Please pick out and copy every line of the listing below that contains the word "need".
%%
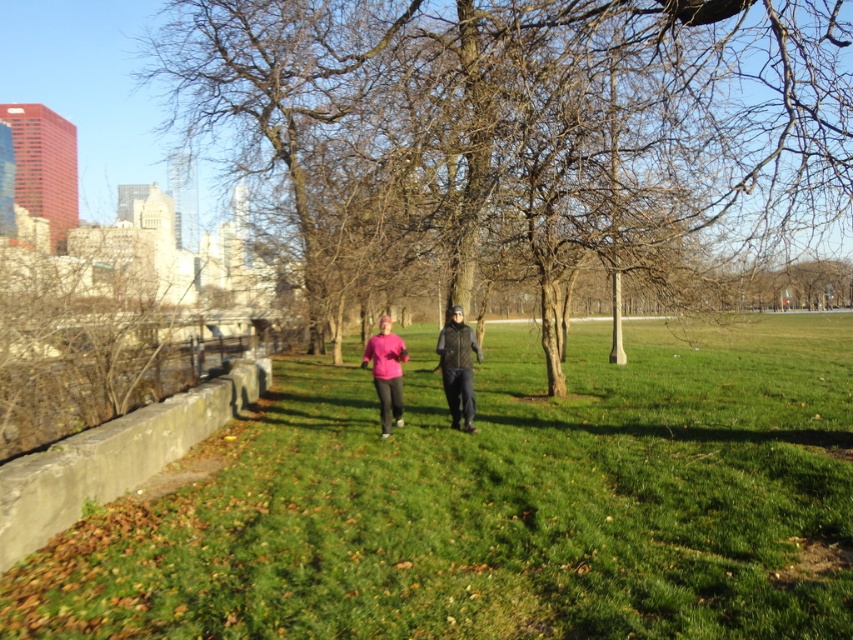
You are standing at the point with coordinates point (450, 406) and want to walk towards the point (733, 460). Given the scene described, will you need to cross any obstacles like the concrete barrier or the water body?

The point (733, 460) is in front of point (450, 406), so you would not need to cross any obstacles like the concrete barrier or the water body to reach it.

You are an observer standing on the path in the scene. You notice two people wearing the dark green quilted vest at center and the pink matte shirt at center. Which of these two items of clothing appears to be smaller in size?

The dark green quilted vest at center is smaller than the pink matte shirt at center, so the dark green quilted vest at center appears to be the smaller one.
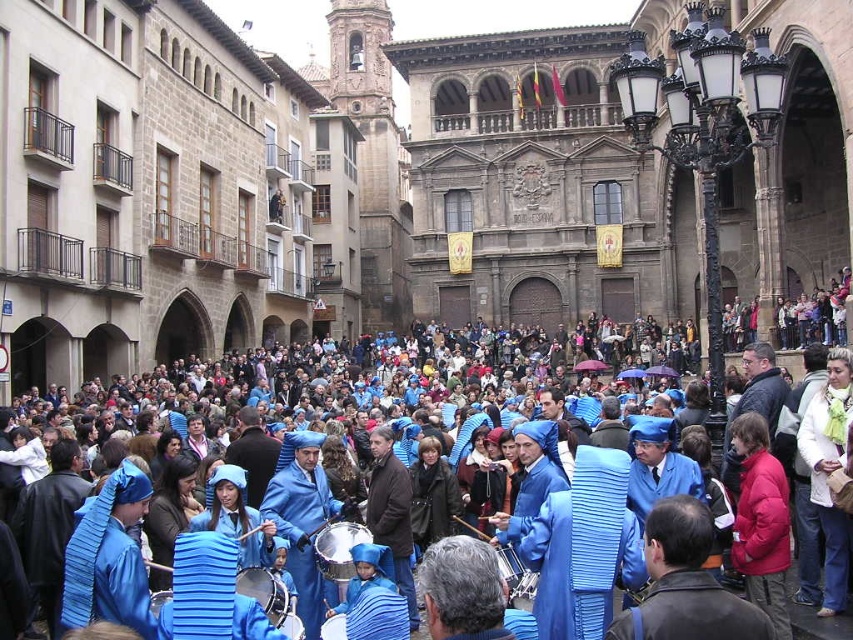
You are a performer in the parade and need to retrieve your metallic drum at center from under the blue striped fabric at center. Is the drum accessible without moving the fabric?

The blue striped fabric at center is positioned over the metallic drum at center, so you will need to move the fabric to access the drum.

You are a performer in the parade and need to retrieve your drum. You see both the shiny silver drum at center and the metallic drum at center. Which drum is closer to you?

The shiny silver drum at center is closer to you since it is further to the viewer than the metallic drum at center.

You are standing in the town square and want to reach the point marked by the coordinates. Which point is closer to you, point (x=74, y=412) or point (x=515, y=556)?

Point (x=515, y=556) is closer to you because it is in front of point (x=74, y=412).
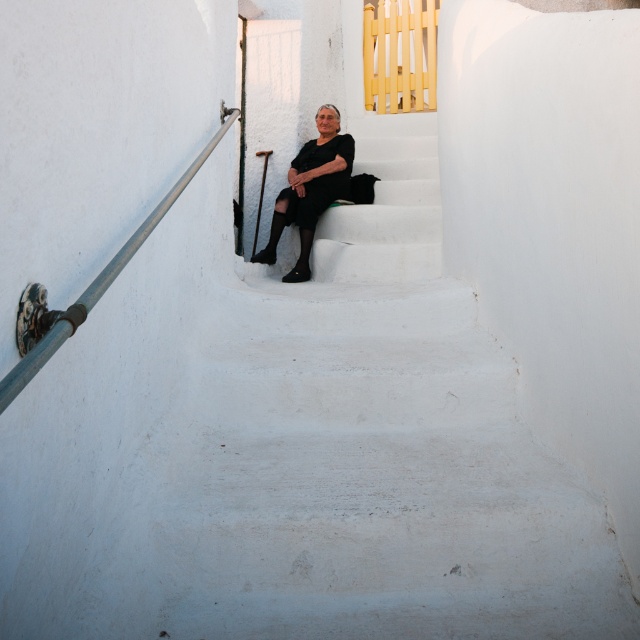
You are an interior designer assessing the layout of a staircase area. You notice the white matte stairs at center and the black matte dress at center. Which object takes up more space in the scene?

The black matte dress at center occupies more space than the white matte stairs at center.

You are a painter standing at the bottom of the stairs. You want to paint the black matte dress at center and the metallic gray handrail at left. Which object should you paint first if you want to start with the one closer to you?

The black matte dress at center is much taller as metallic gray handrail at left, so you should paint the black matte dress at center first since it is closer to you.

You are a photographer trying to capture the elderly woman in the scene. Since you want to focus on her dress, which object should you adjust your camera to focus on first, the white matte stairs at center or the black matte dress at center?

The white matte stairs at center is closer to the viewer than the black matte dress at center, so you should focus on the black matte dress at center first to ensure it is in sharp focus.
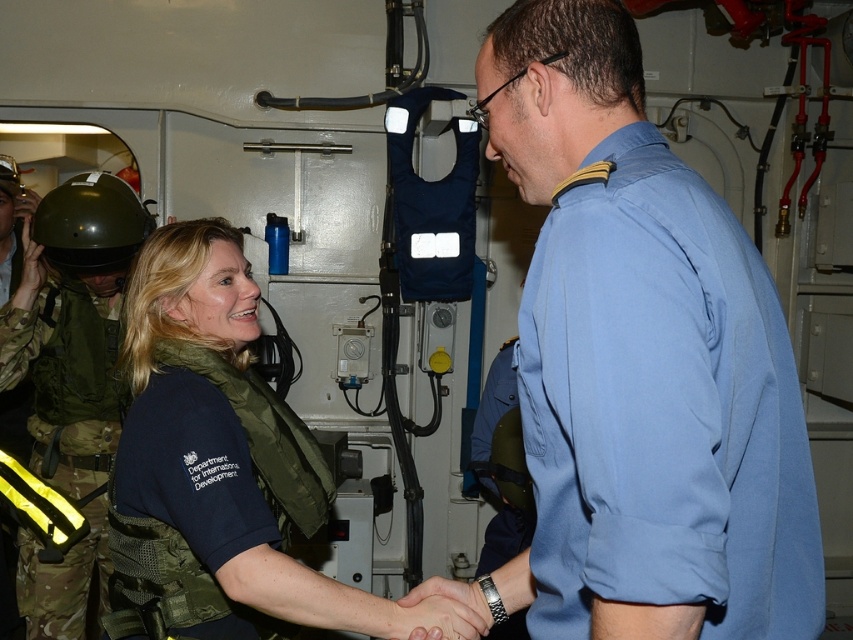
Question: Which object is farther from the camera taking this photo?

Choices:
 (A) dark blue fabric vest at center
 (B) green matte helmet at left

Answer: (B)

Question: Observing the image, what is the correct spatial positioning of blue cotton shirt at right in reference to dark blue fabric vest at center?

Choices:
 (A) above
 (B) below

Answer: (A)

Question: Based on their relative distances, which object is nearer to the green matte helmet at left?

Choices:
 (A) dark blue fabric vest at center
 (B) blue cotton shirt at right
 (C) navy blue shirt at center

Answer: (C)

Question: Does blue cotton shirt at right appear over dark blue fabric vest at center?

Choices:
 (A) no
 (B) yes

Answer: (B)

Question: Estimate the real-world distances between objects in this image. Which object is closer to the dark blue fabric vest at center?

Choices:
 (A) green matte helmet at left
 (B) blue cotton shirt at right

Answer: (B)

Question: Does blue cotton shirt at right appear on the left side of green matte helmet at left?

Choices:
 (A) yes
 (B) no

Answer: (B)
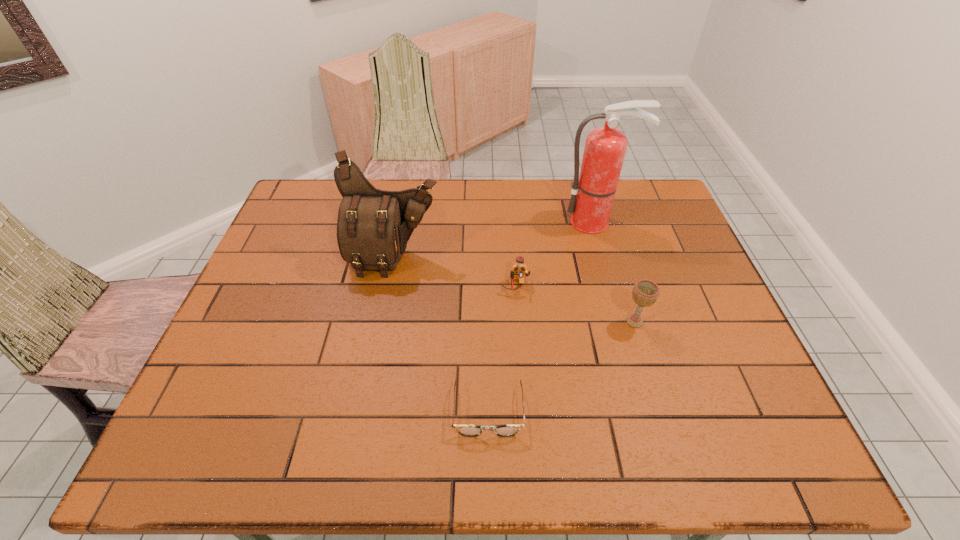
%%
- [Completed task]
You are standing at the point with coordinates point (450, 406) and want to walk towards the point (733, 460). Given the scene described, will you need to cross any obstacles like the concrete barrier or the water body?
The point (733, 460) is in front of point (450, 406), so you would not need to cross any obstacles like the concrete barrier or the water body to reach it.
You are a performer in the parade and need to retrieve your metallic drum at center from under the blue striped fabric at center. Is the drum accessible without moving the fabric?
The blue striped fabric at center is positioned over the metallic drum at center, so you will need to move the fabric to access the drum.
You are a performer in the parade and need to retrieve your drum. You see both the shiny silver drum at center and the metallic drum at center. Which drum is closer to you?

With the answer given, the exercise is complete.